→ **Try it**
Please give the data again exactly, with no line dropped.

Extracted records
▼

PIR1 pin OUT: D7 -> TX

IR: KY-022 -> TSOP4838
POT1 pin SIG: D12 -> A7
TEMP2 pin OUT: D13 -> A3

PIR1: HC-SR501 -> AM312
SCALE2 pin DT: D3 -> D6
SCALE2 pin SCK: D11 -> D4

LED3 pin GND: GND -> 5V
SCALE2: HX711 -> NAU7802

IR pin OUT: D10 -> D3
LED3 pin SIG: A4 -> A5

▲

→ **Response to this exercise**
PIR1 pin OUT: D7 -> TX

IR: KY-022 -> TSOP4838
POT1 pin SIG: D12 -> A7
TEMP2 pin OUT: D13 -> A3

PIR1: HC-SR501 -> AM312
SCALE2 pin DT: D3 -> D6
SCALE2 pin SCK: D11 -> D4

LED3 pin GND: GND -> 5V
SCALE2: HX711 -> NAU7802

IR pin OUT: D10 -> D3
LED3 pin SIG: A4 -> A5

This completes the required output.